### TASK REQUIREMENTS:
Bring together copies of the lines in the data below that contain the word "size".

### DATA TO EXAMINE:
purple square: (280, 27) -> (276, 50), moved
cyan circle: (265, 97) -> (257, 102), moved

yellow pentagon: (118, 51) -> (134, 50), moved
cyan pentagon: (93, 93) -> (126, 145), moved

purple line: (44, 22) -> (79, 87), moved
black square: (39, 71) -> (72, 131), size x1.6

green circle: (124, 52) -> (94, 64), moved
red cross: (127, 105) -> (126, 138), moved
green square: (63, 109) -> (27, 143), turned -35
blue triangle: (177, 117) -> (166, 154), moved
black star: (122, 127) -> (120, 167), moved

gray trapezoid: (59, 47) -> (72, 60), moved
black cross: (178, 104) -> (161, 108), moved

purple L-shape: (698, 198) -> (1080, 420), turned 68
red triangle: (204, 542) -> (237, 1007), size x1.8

---

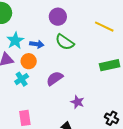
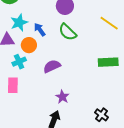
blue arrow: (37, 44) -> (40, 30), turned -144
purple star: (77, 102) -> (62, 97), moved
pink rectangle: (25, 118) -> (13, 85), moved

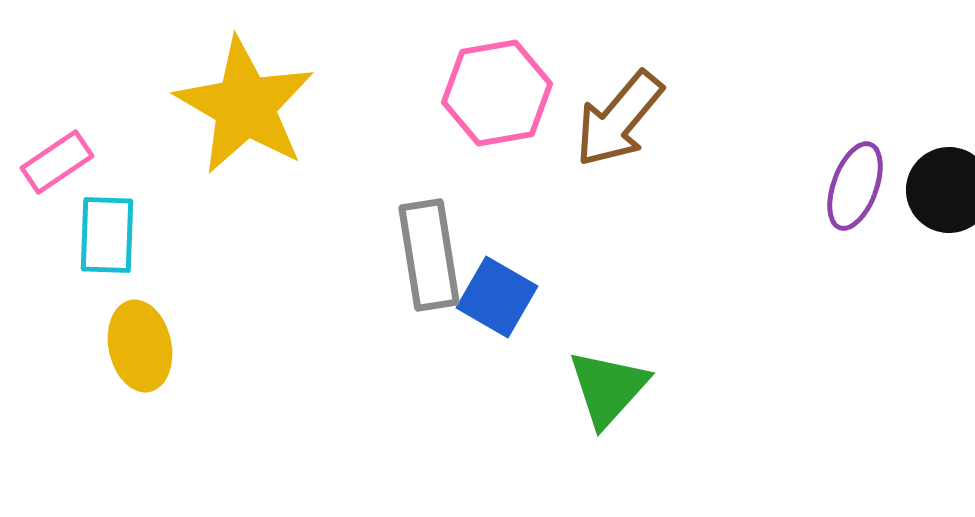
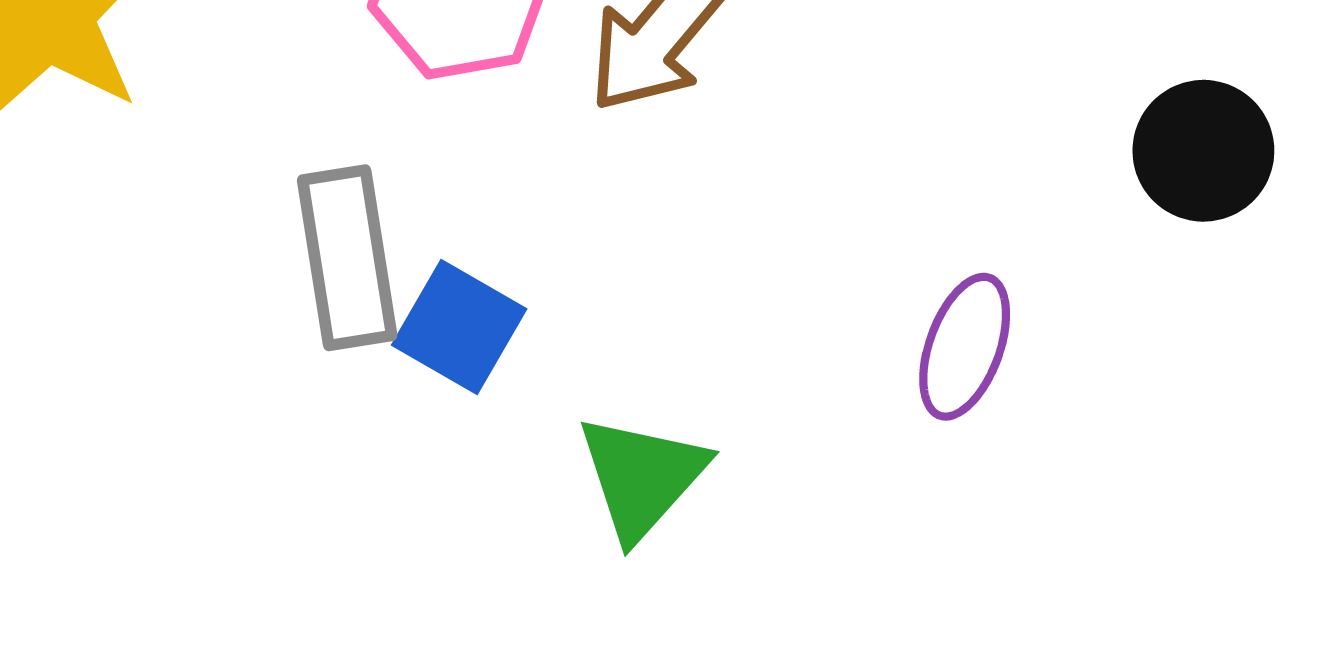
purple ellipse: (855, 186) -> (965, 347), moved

### SOLUTION TO THIS PROBLEM:
black square: (39, 71) -> (72, 131), size x1.6
red triangle: (204, 542) -> (237, 1007), size x1.8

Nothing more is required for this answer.